| Exercise directions |
Pull every line from the records that has the word "DGND" in it.

| Supplied entries |
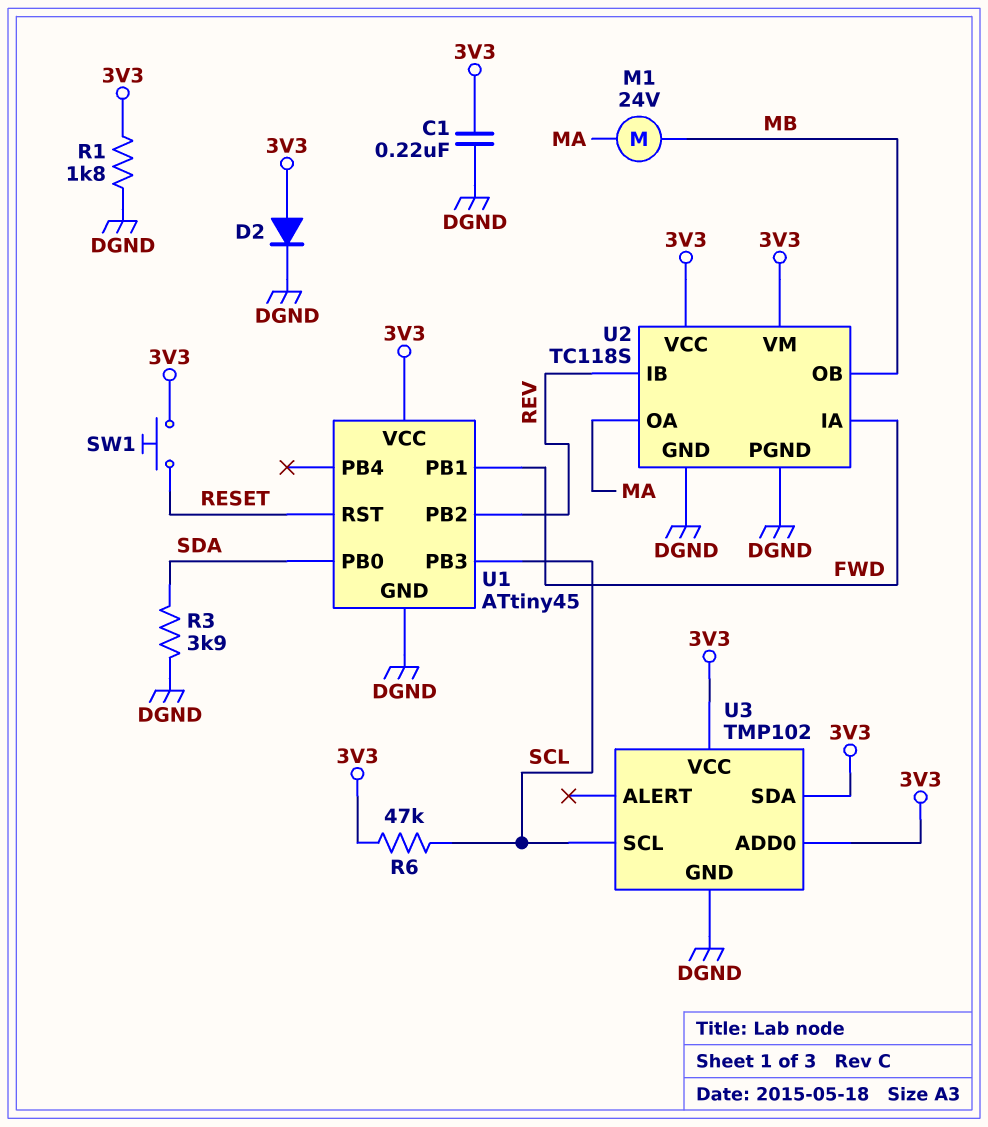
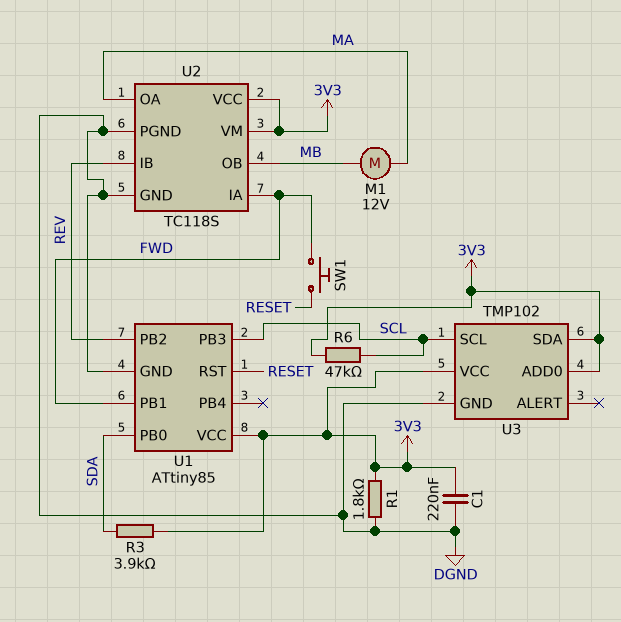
D2: diode (A 3V3, K DGND) -> none
M1: motor 24V (MA, MB) -> motor 12V (MA, MB)
R3: 3.9k (DGND, SDA) -> 3.9k (3V3, SDA)
SW1: button (3V3, RESET) -> button (FWD, RESET)
U1: ATtiny45 -> ATtiny85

| Exercise answer |
D2: diode (A 3V3, K DGND) -> none
R3: 3.9k (DGND, SDA) -> 3.9k (3V3, SDA)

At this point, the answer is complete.